Revision tracking records:
__________

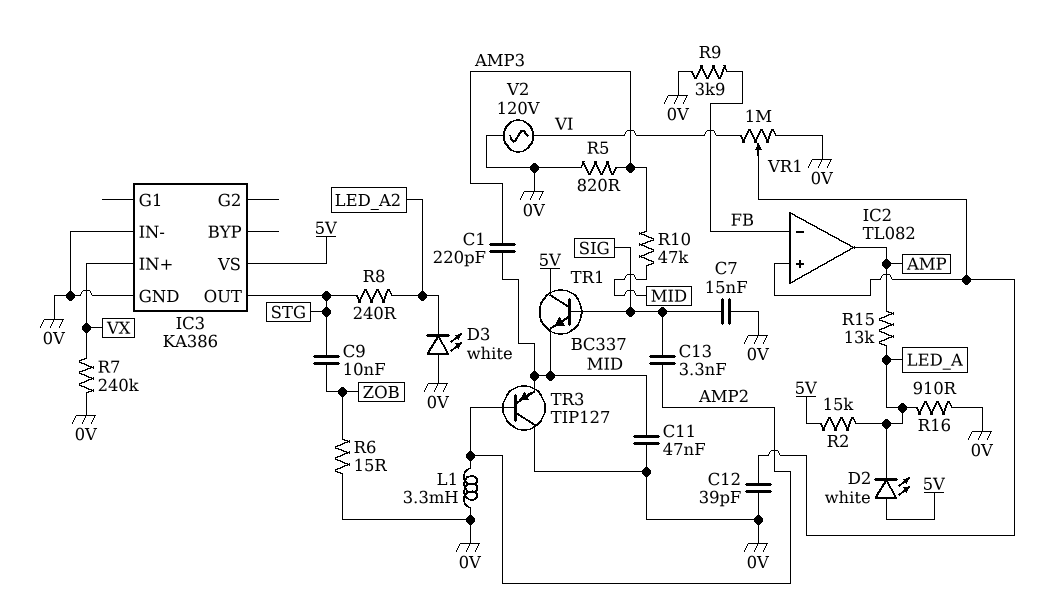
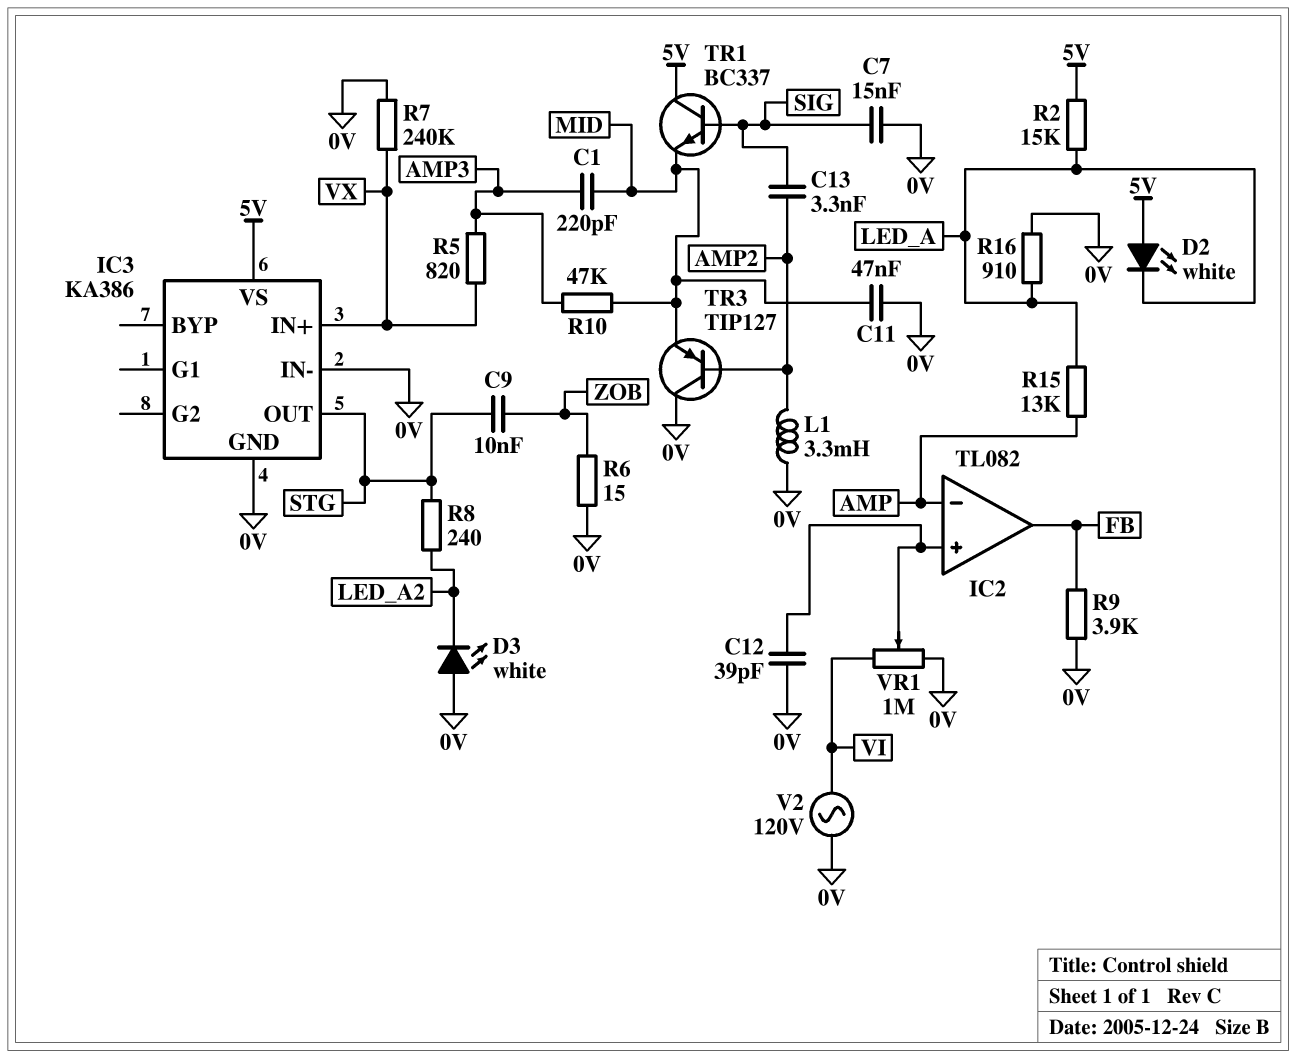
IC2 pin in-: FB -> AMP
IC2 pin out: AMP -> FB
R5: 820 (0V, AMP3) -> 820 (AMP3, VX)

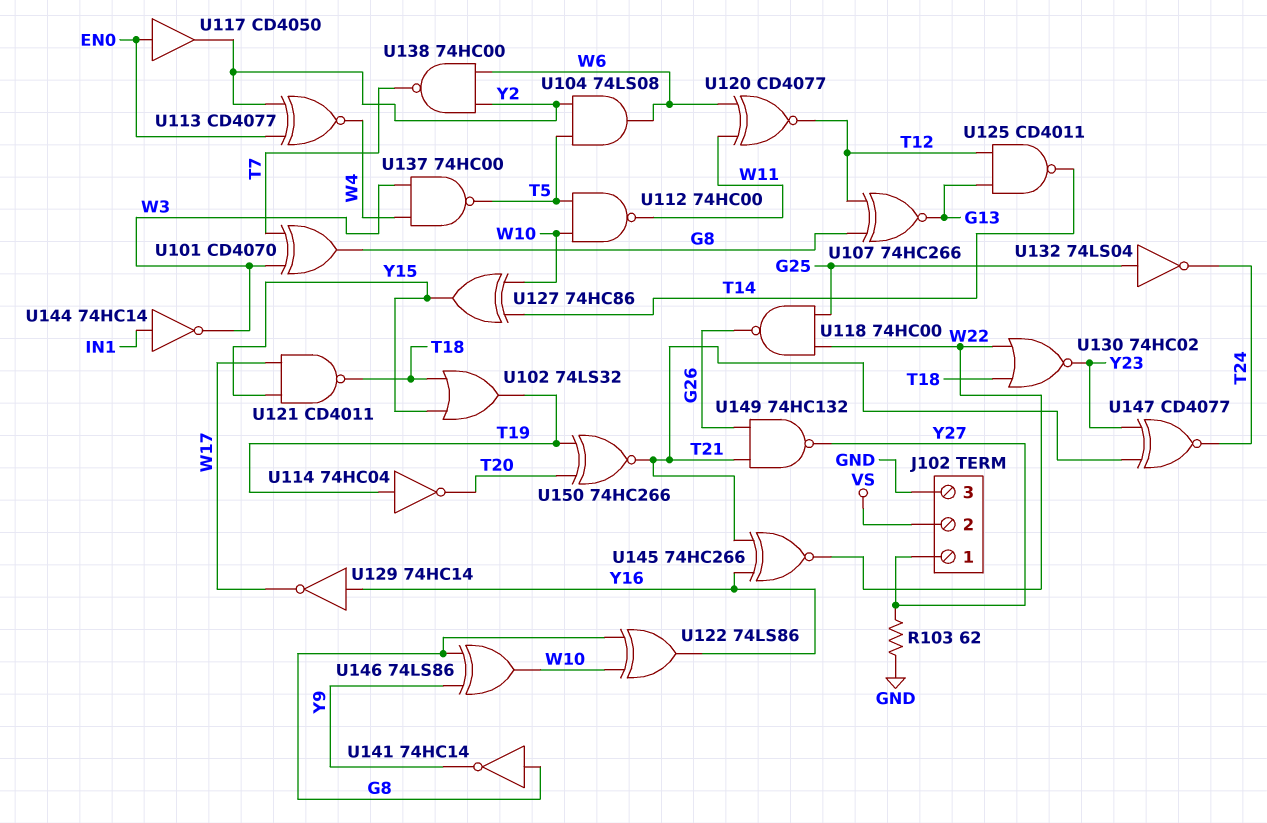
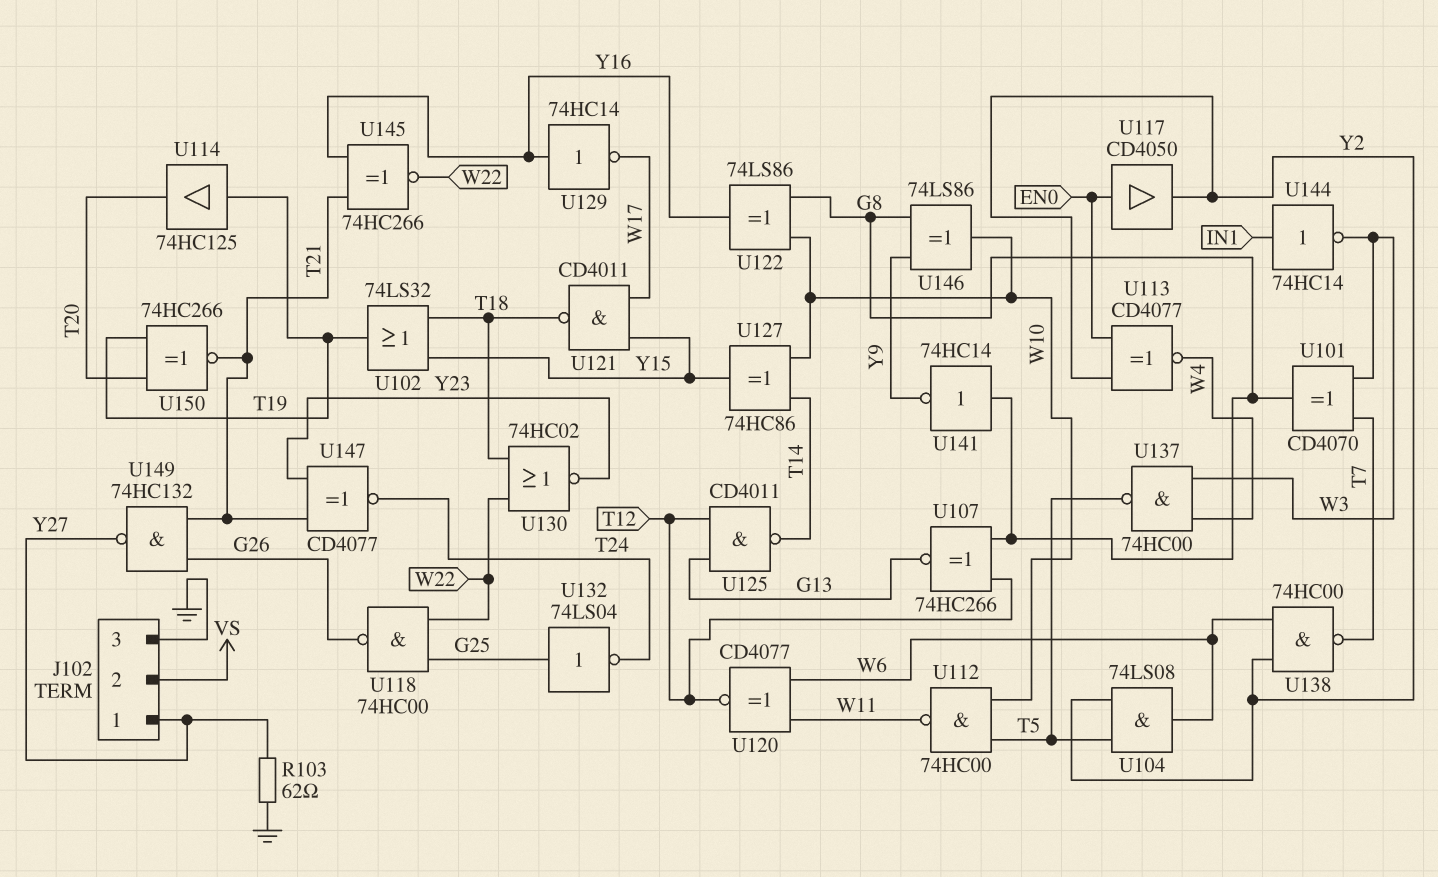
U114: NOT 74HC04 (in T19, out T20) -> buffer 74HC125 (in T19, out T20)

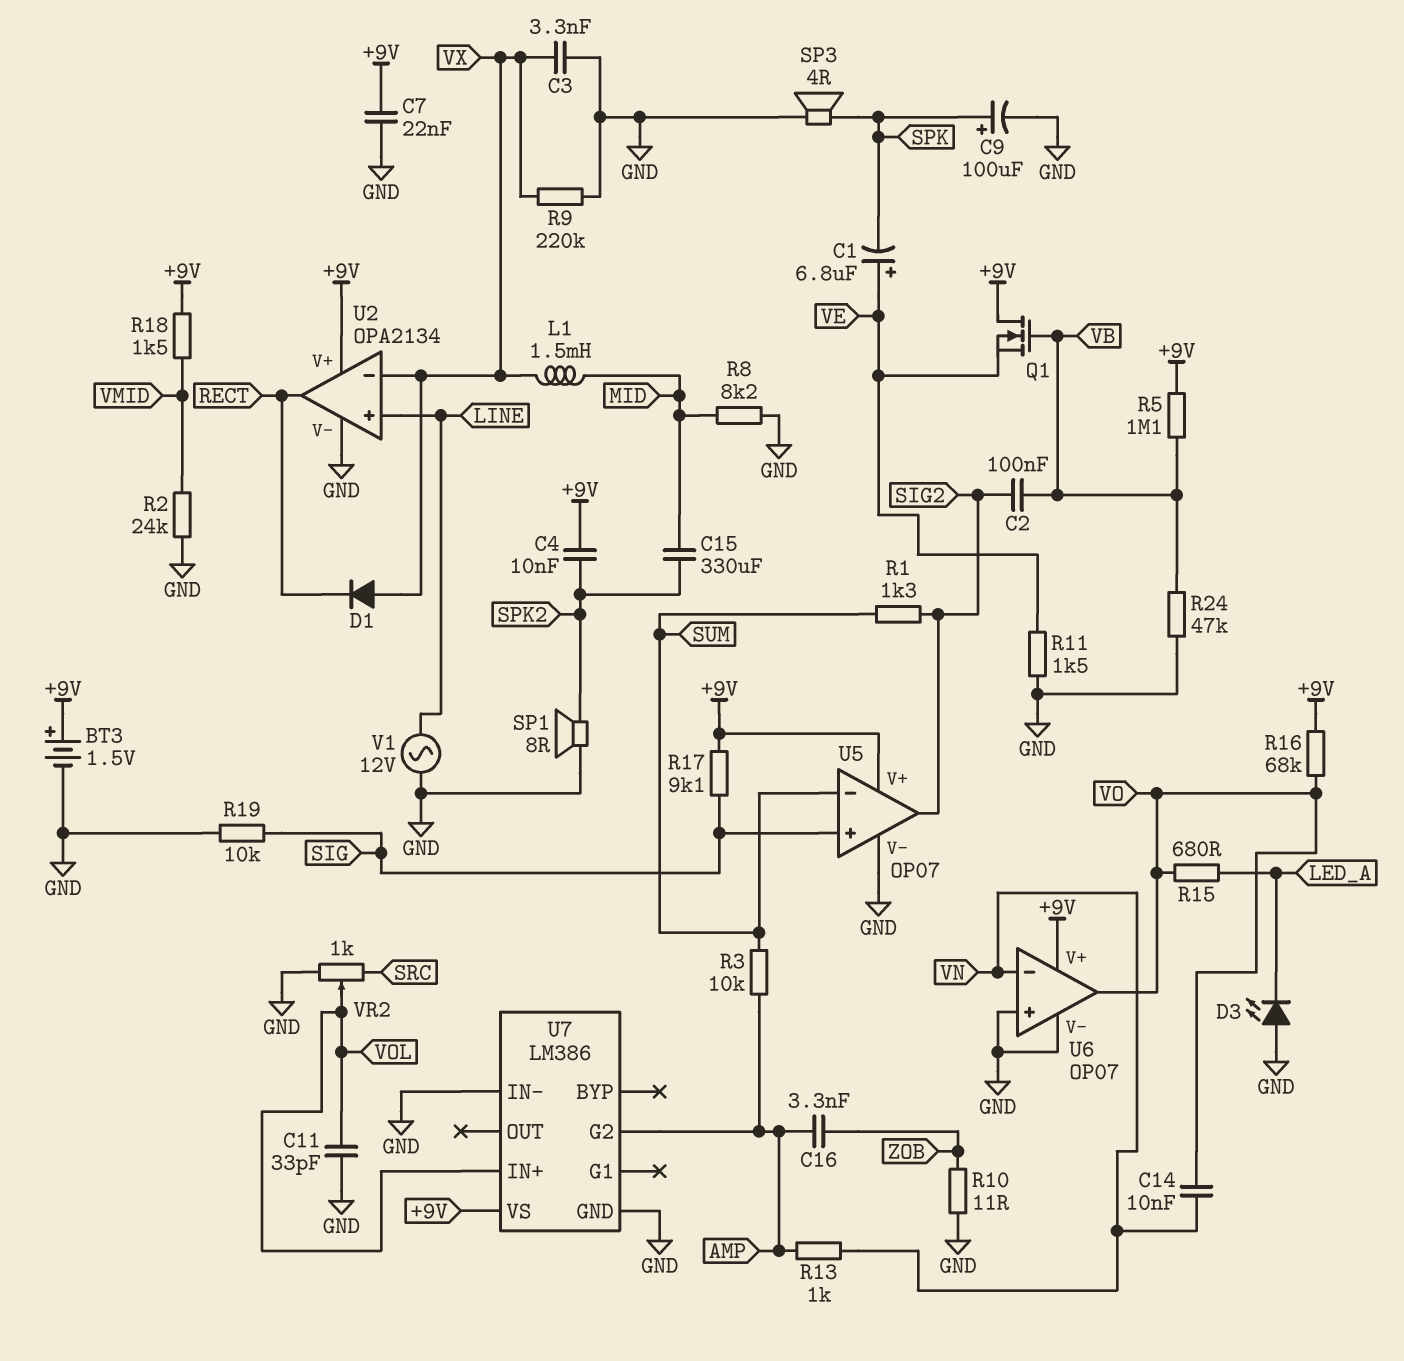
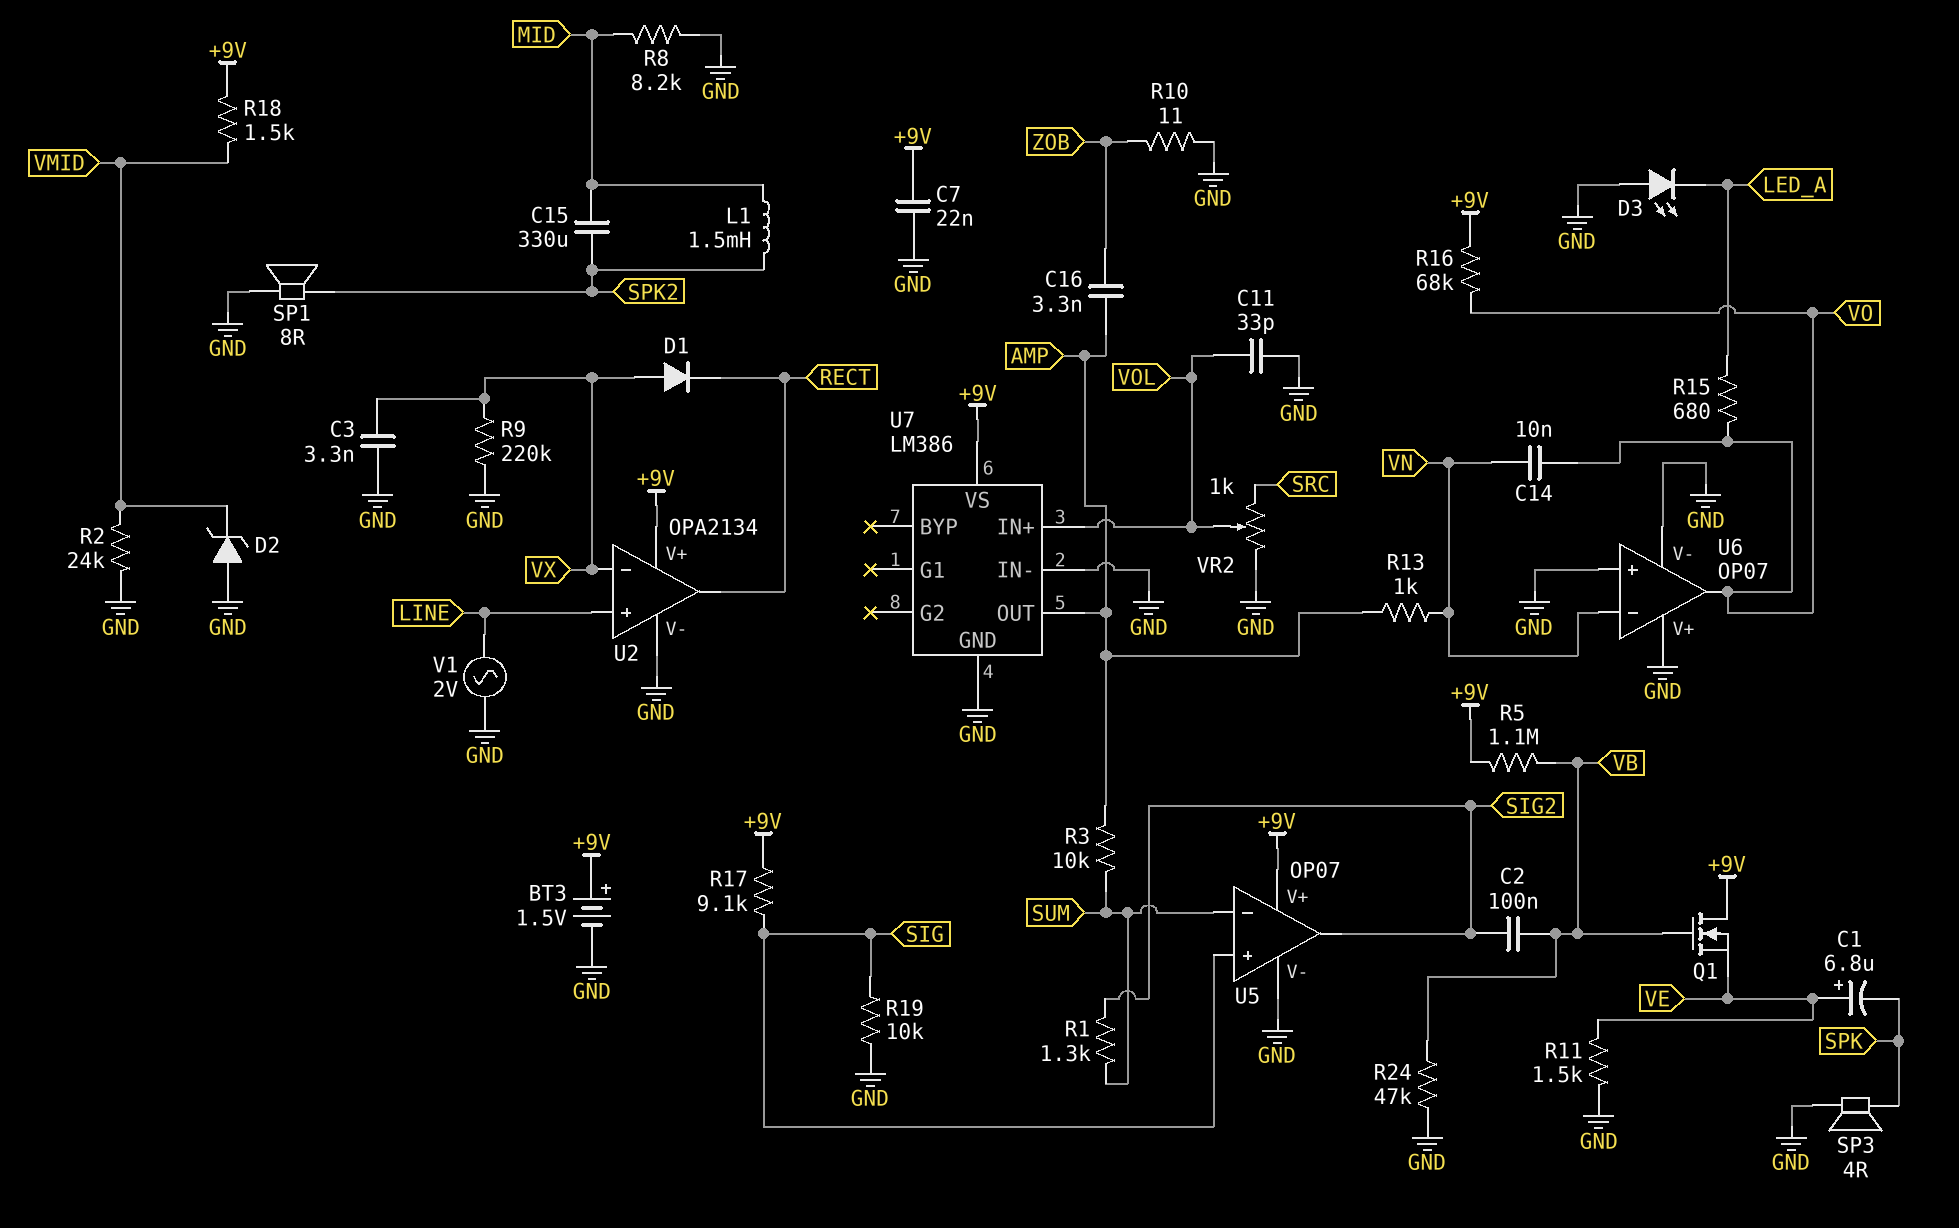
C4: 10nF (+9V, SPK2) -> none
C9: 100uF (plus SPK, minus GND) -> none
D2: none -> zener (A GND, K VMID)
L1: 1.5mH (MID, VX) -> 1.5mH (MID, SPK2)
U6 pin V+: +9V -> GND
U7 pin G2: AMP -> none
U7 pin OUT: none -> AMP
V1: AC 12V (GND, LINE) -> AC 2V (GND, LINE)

__________

*Required action*: A word-for-word restatement of all the lines above is needed, with the pictures omitted.

*Exercise response*:
IC2 pin in-: FB -> AMP
IC2 pin out: AMP -> FB
R5: 820 (0V, AMP3) -> 820 (AMP3, VX)

U114: NOT 74HC04 (in T19, out T20) -> buffer 74HC125 (in T19, out T20)

C4: 10nF (+9V, SPK2) -> none
C9: 100uF (plus SPK, minus GND) -> none
D2: none -> zener (A GND, K VMID)
L1: 1.5mH (MID, VX) -> 1.5mH (MID, SPK2)
U6 pin V+: +9V -> GND
U7 pin G2: AMP -> none
U7 pin OUT: none -> AMP
V1: AC 12V (GND, LINE) -> AC 2V (GND, LINE)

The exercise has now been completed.